> _Assignment_
Scan the entries below and return each line that contains "round".
++++++++++
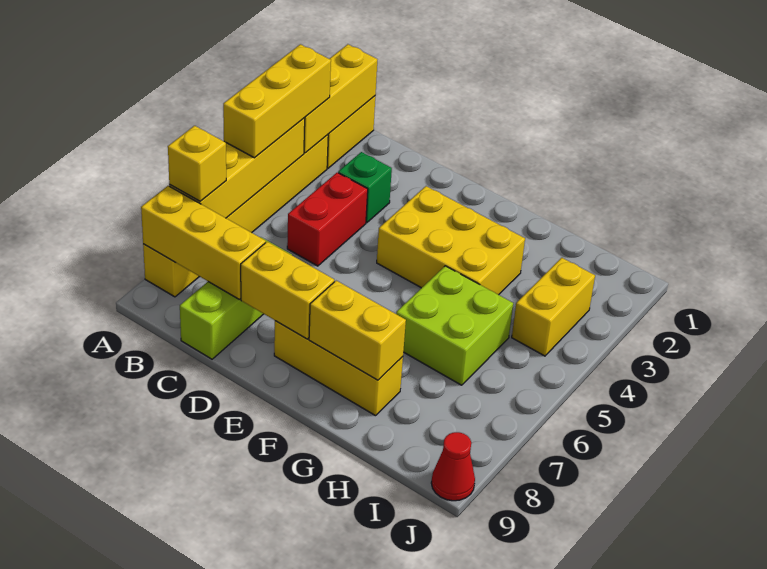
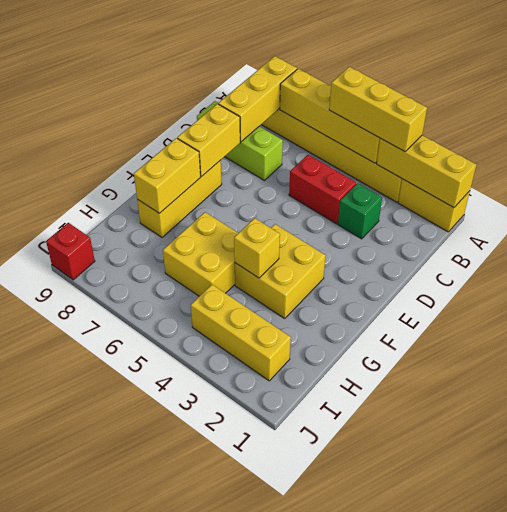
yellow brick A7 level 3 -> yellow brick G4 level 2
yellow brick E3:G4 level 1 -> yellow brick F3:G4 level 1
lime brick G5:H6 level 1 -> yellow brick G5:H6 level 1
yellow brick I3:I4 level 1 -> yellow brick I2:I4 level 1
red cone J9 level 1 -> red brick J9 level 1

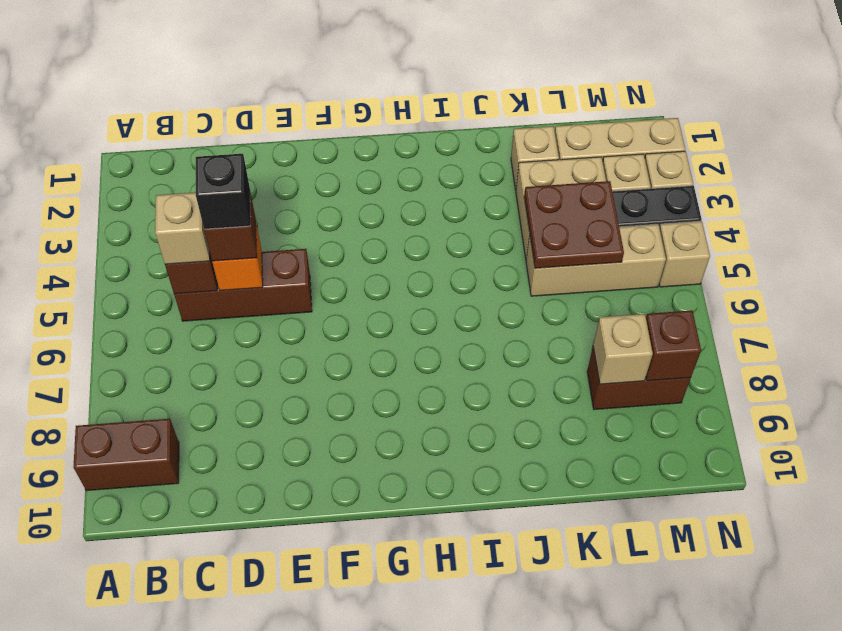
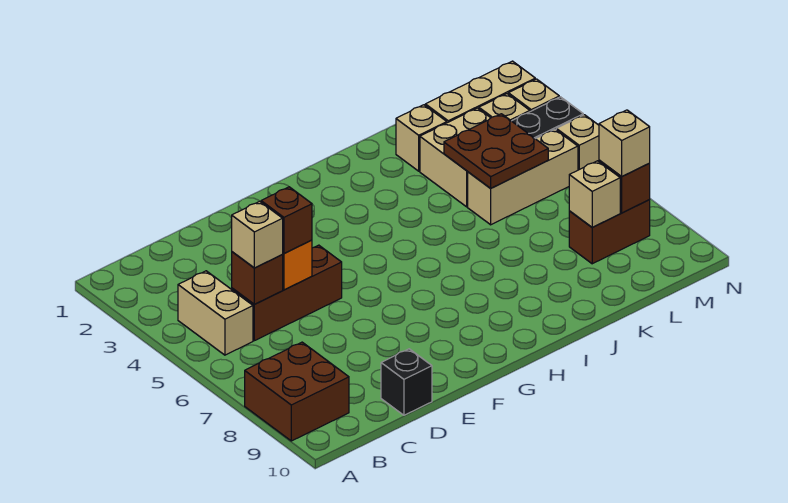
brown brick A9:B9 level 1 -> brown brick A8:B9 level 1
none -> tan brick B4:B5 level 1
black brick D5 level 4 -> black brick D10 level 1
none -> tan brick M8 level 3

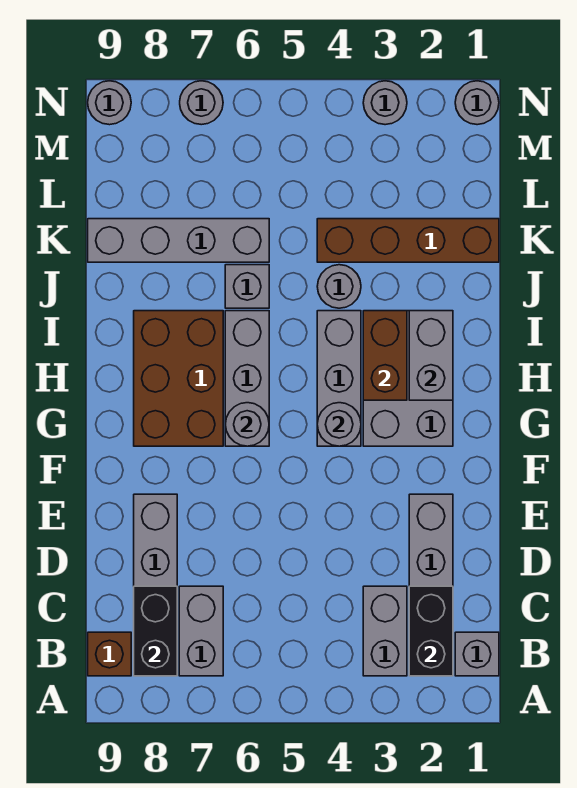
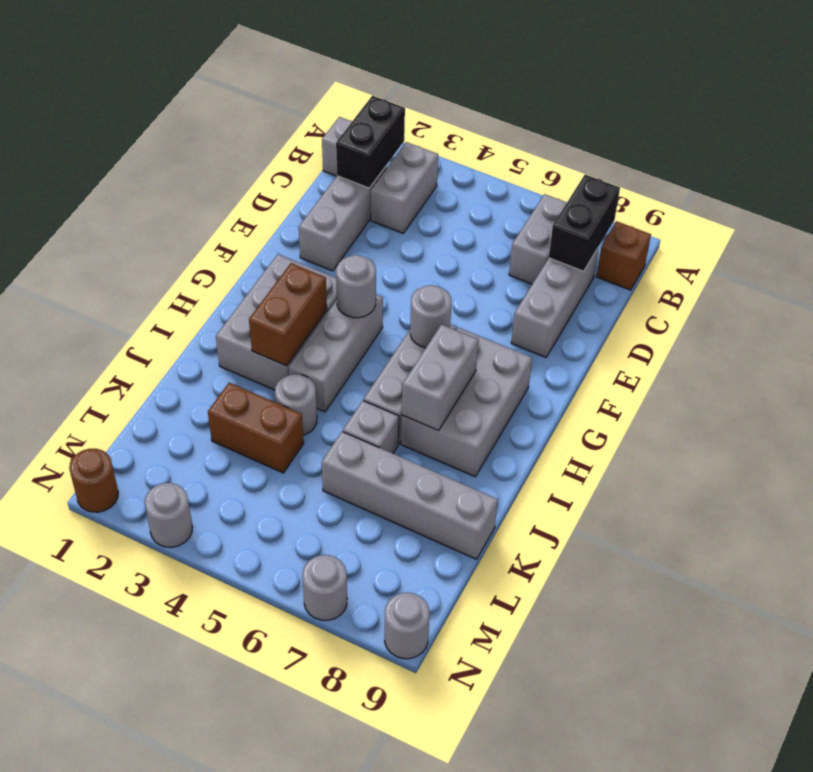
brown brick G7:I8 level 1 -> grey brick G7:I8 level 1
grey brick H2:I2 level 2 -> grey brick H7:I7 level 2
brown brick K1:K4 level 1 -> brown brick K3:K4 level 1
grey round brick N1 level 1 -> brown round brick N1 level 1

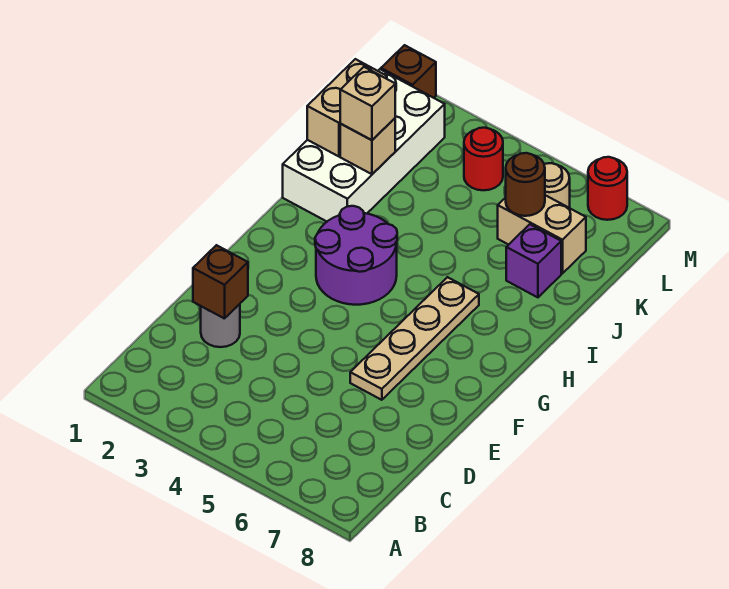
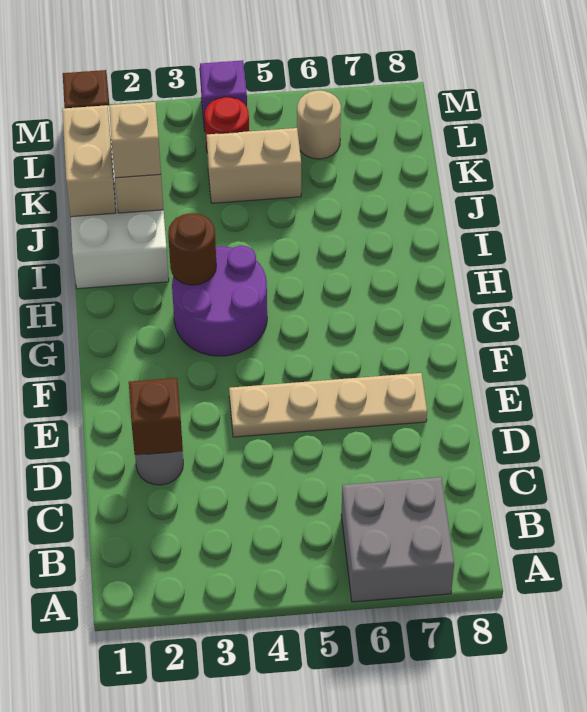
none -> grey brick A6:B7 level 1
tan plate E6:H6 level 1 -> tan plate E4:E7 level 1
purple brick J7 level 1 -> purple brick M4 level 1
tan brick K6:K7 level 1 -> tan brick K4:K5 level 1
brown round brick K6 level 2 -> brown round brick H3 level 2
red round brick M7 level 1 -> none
++++++++++
> _Solution for this task_
grey round brick N1 level 1 -> brown round brick N1 level 1
brown round brick K6 level 2 -> brown round brick H3 level 2
red round brick M7 level 1 -> none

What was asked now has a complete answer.